● **Objetivo**:
Por favor, indica todas las líneas de los ítems de abajo que contengan la palabra "kern".

● **Datos de entrada**:
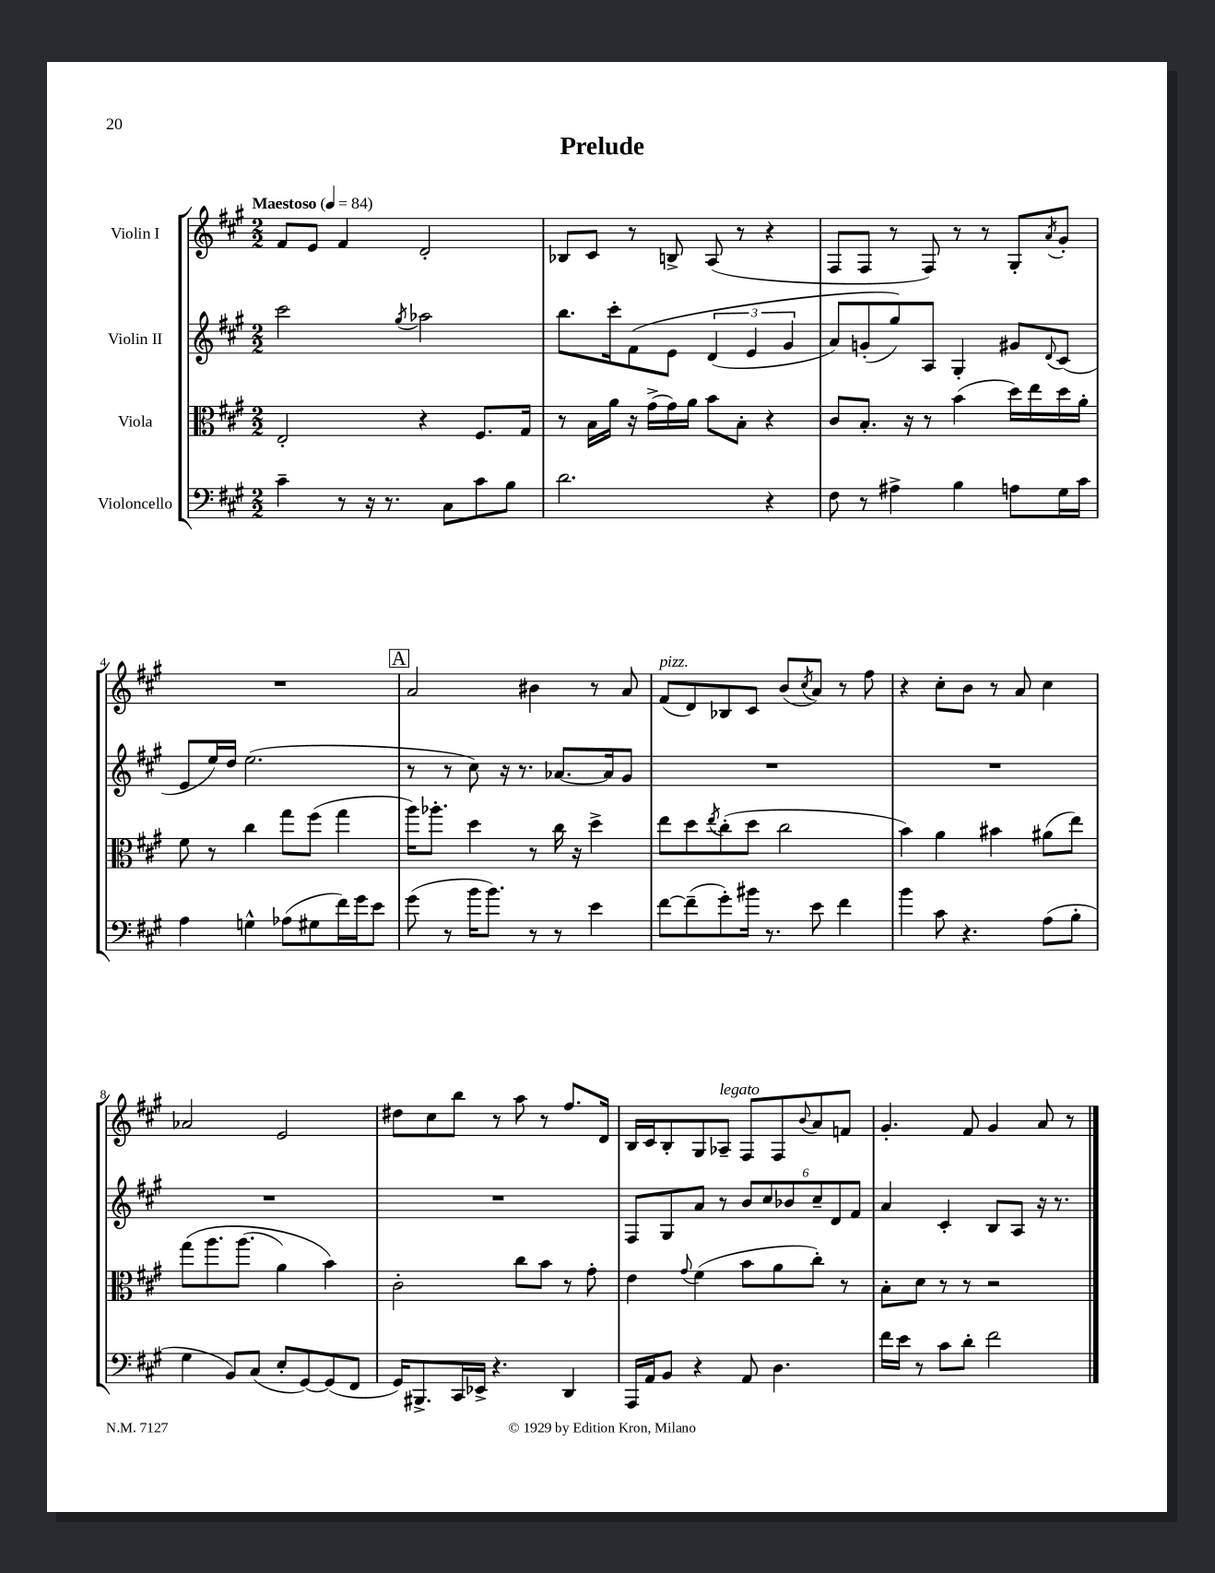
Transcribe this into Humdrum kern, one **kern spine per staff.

**kern	**kern	**kern	**kern
*part4	*part3	*part2	*part1
*staff4	*staff3	*staff2	*staff1
*I"Violoncello	*I"Viola	*I"Violin II	*I"Violin I
*clefF4	*clefC3	*clefG2	*clefG2
*k[f#c#g#]	*k[f#c#g#]	*k[f#c#g#]	*k[f#c#g#]
*M2/2	*M2/2	*M2/2	*M2/2
*MM84	*MM84	*MM84	*MM84
=1	=1	=1	=1
!	!	!	!LO:TX:a:B:t=Maestoso
4c#~\	2E'/	2ccc#\	8f#/L
.	.	.	8e/J
8r	.	.	4f#/
16r	.	.	.
8.r	.	.	.
.	.	8qgg#/	.
.	4r	2aa-X\	2d'/
8C#\L	.	.	.
8c#\	8.F#/L	.	.
8B\J	.	.	.
.	16G#/Jk	.	.
=2	=2	=2	=2
2.d\	8r	8.bb\L	8B-X/L
.	16B\LL	.	8c#/J
.	16a\JJ	16ccc#'\k	.
.	16r	(8f#\	8r
.	(16g#^\LL	.	.
.	16g#\)	8e\J	8Bn^/
.	16a\JJ	.	.
.	8b\L	(6d/	(8A/
.	8B'\J	.	8r
.	.	6e/	.
4r	4r	.	4r
.	.	6g#/	.
=3	=3	=3	=3
8F#\	8c#/L	8a/L)	8F#/L
8r	8.B'/J	(8gn'/	8F#/J
4A#X^\	.	8gg#/))	8r
.	16r	.	.
.	8r	8A/J	8F#/)
4B\	(4b\	4G#'/	8r
.	.	.	8r
8An\L	16dd\LL)	8g#X/L	8G#'/L
.	16ee\	.	.
.	.	8qqd/	8qa/
16G#\L	16dd\	(8c#/J	8g#'/J
16c#\JJ	16a'\JJ	.	.
!!LO:LB:g=z
=4	=4	=4	=4
4A\	8f#\	8e/L	1r
.	8r	16ee/L)	.
.	.	16dd/JJ	.
4Gn^^\	4cc#\	(2.ee\	.
(8A-X\L	8gg#\L	.	.
8G#X\	(8ff#\J	.	.
16f#\L)	4gg#\	.	.
16g#\J	.	.	.
8e\J	.	.	.
!!LO:REH:place=s1:t=A
=5	=5	=5	=5
(8g#\	16aa\KL)	8r	2a/
.	8.aa-X'\J	.	.
8r	.	8r	.
16b\KL	4dd\	8cc#\)	.
8.b\J)	.	.	.
.	.	16r	.
.	.	8.r	.
8r	8r	.	4b#X\
8r	16cc#\	[8.a-X/L	.
.	16r	.	.
4e\	4dd^\	.	8r
.	.	16a-/k]	.
.	.	8g#/J	8a/
=6	=6	=6	=6
!	!	!	!LO:TX:a:i:t=pizz.
[8f#\L	8ee\L	1r	(8f#/L
(8f#~\]	8dd\	.	8d/)
.	8qee/	.	.
8g#'\)	(8cc#'\	.	8B-X/
16b#X\Jk	8dd\J	.	8c#/J
8.r	.	.	.
.	2cc#\	.	(8b/L
.	.	.	8qcc#/
8e\	.	.	8a/J)
4f#\	.	.	8r
.	.	.	8ff#\
=7	=7	=7	=7
4b\	4b\)	1r	4r
8c#\	4a\	.	8cc#'\L
4.r	.	.	8b\J
.	4b#X\	.	8r
.	.	.	8a/
(8A\L	(8a#X\L	.	4cc#\
8B'\J	8ee\J)	.	.
!!LO:LB:g=z
=8	=8	=8	=8
4G#\	(8gg#\L	1r	2a-X/
.	8.aa\	.	.
8BB/L)	.	.	.
.	(8.aa\J	.	.
(8C#/J	.	.	.
8E'/L	4a\)	.	2e/
[8GG#/)	.	.	.
(8GG#/]	4b\)	.	.
8FF#/J	.	.	.
=9	=9	=9	=9
16GG#/KL)	2c#'\	1r	8dd#X\L
8.BBB#X^/	.	.	.
.	.	.	8cc#\
16CC#/L	.	.	8bb\J
16EE-X^/JJ	.	.	.
4.r	.	.	8r
.	8cc#\L	.	8aa\
.	8b\J	.	8r
4DD/	8r	.	8.ff#/L
.	8g#'\	.	.
.	.	.	16d/Jk
=10	=10	=10	=10
16AAA/LL	4e\	8F#/L	16B/LL
16AA/J	.	.	16c#/J
8BB/J	.	8G#/	8B'/
.	8qqg#/	.	.
4r	(4f#\	8a/J	8G#/
!	!	!	!LO:TX:a:i:t=legato
.	.	8r	8A-X~/J
8AA/	8b\L	12b/L	8F#/L
.	.	12cc#/	.
4.D\	8a\	.	8F#/
.	.	12b-X/	.
.	.	.	8qqb/
.	8cc#'\J)	12cc#~/	8a/
.	.	12d/	.
.	8r	.	8fn/J
.	.	12f#/J	.
=11	=11	=11	=11
16f#\LL	8B'\L	4a/	4.g#'/
16e\JJ	.	.	.
8r	8d\J	.	.
8c#\L	8r	4c#'/	.
8d'\J	8r	.	8f#/
2f#\	2r	8B/L	4g#/
.	.	8A/J	.
.	.	16r	8a/
.	.	8.r	.
.	.	.	8r
==	==	==	==
*-	*-	*-	*-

● **Respuesta escrita**:
Transcribe this into Humdrum kern, one **kern spine per staff.
**kern	**kern	**kern	**kern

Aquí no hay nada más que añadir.